- To be done:
Return every line of the material that contains the word "black", matching case exactly.

- Extracted records:
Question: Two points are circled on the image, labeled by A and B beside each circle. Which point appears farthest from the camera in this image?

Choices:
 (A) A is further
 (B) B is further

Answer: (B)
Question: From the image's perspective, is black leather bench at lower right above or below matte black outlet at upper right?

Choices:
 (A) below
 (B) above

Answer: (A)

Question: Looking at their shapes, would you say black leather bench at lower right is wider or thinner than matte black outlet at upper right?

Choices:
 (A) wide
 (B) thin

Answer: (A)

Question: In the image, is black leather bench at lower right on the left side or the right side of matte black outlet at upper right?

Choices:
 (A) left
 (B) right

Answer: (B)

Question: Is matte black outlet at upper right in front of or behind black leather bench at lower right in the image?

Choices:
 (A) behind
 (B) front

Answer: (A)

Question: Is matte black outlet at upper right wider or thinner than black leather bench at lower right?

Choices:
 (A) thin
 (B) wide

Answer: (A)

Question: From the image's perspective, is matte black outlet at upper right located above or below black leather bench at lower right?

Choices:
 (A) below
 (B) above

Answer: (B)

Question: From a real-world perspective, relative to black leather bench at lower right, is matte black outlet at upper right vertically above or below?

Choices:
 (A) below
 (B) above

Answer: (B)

...

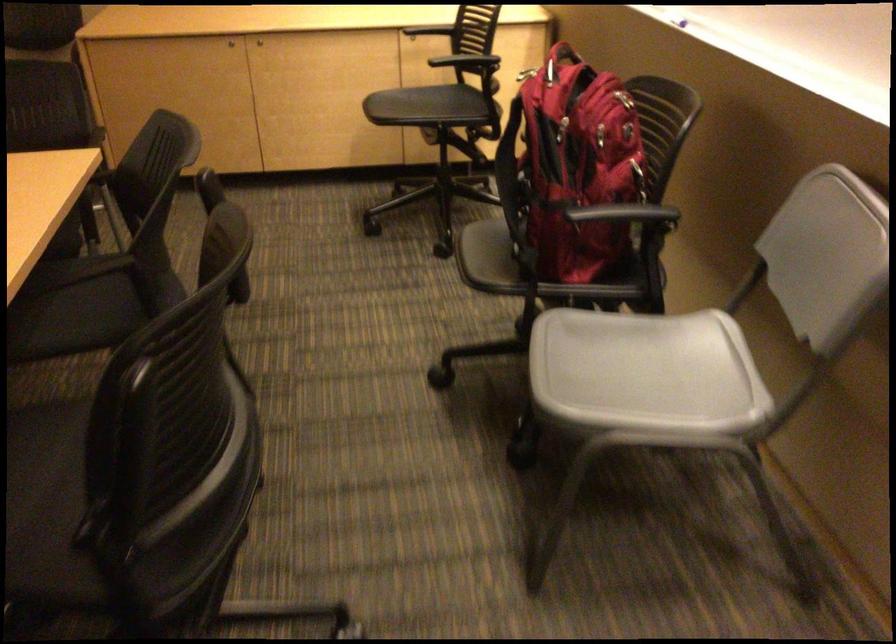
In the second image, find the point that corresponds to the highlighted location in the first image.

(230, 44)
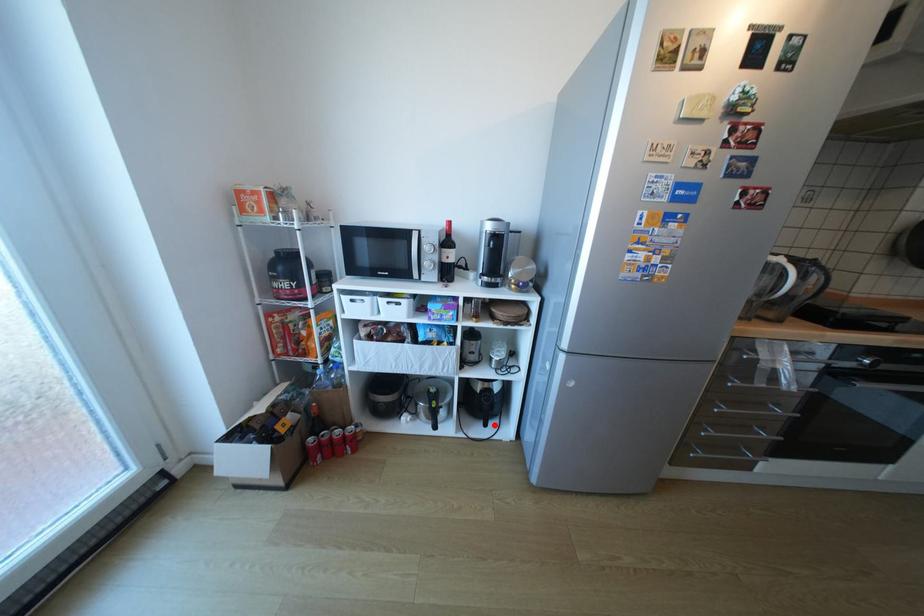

- Correct result:
Question: From the image's perspective, is black leather bench at lower right above or below matte black outlet at upper right?
Question: Looking at their shapes, would you say black leather bench at lower right is wider or thinner than matte black outlet at upper right?
Question: In the image, is black leather bench at lower right on the left side or the right side of matte black outlet at upper right?
Question: Is matte black outlet at upper right in front of or behind black leather bench at lower right in the image?
Question: Is matte black outlet at upper right wider or thinner than black leather bench at lower right?
Question: From the image's perspective, is matte black outlet at upper right located above or below black leather bench at lower right?
Question: From a real-world perspective, relative to black leather bench at lower right, is matte black outlet at upper right vertically above or below?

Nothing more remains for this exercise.